- Work request:
Every line below from the one containing "(337, 132) = (325, 91): red" through the one containing "camera: 15 degrees right, 5 degrees down" is to be printed exactly, with the pictures omitted.
(Given information)
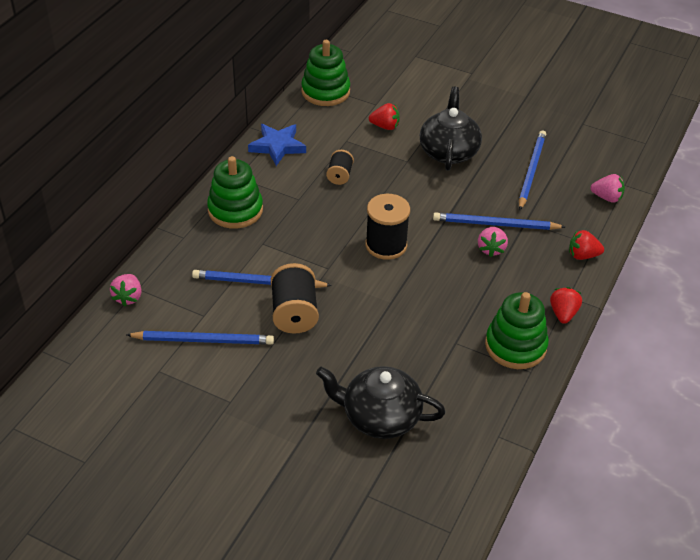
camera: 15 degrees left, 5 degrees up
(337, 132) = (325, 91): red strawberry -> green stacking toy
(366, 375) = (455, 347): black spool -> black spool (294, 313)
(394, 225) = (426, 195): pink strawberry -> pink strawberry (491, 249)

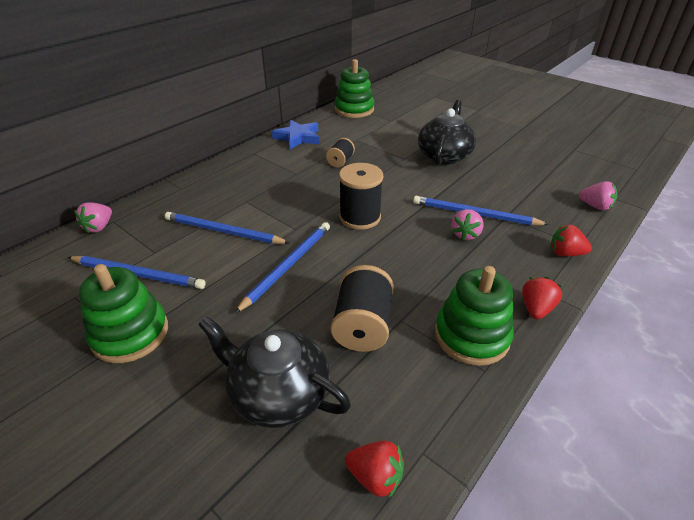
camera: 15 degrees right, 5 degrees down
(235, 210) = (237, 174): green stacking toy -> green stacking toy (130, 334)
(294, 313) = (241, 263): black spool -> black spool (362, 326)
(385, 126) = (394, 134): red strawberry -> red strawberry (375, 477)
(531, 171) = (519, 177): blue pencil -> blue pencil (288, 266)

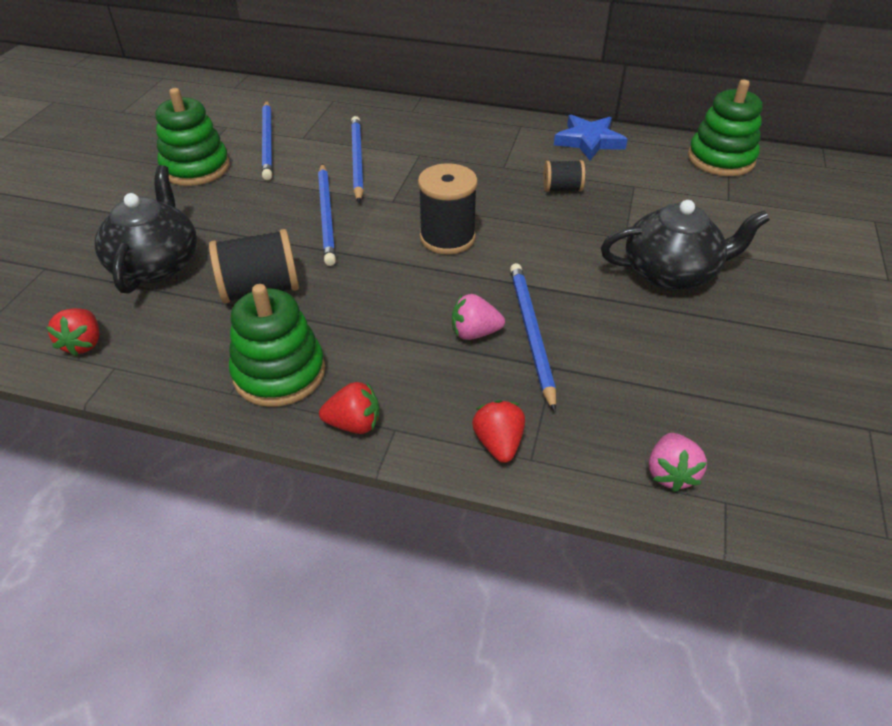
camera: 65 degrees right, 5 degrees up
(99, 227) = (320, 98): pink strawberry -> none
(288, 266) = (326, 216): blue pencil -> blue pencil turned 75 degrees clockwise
(End Given information)
- Response to the task:
(337, 132) = (325, 91): red strawberry -> green stacking toy
(366, 375) = (455, 347): black spool -> black spool (294, 313)
(394, 225) = (426, 195): pink strawberry -> pink strawberry (491, 249)

camera: 15 degrees right, 5 degrees down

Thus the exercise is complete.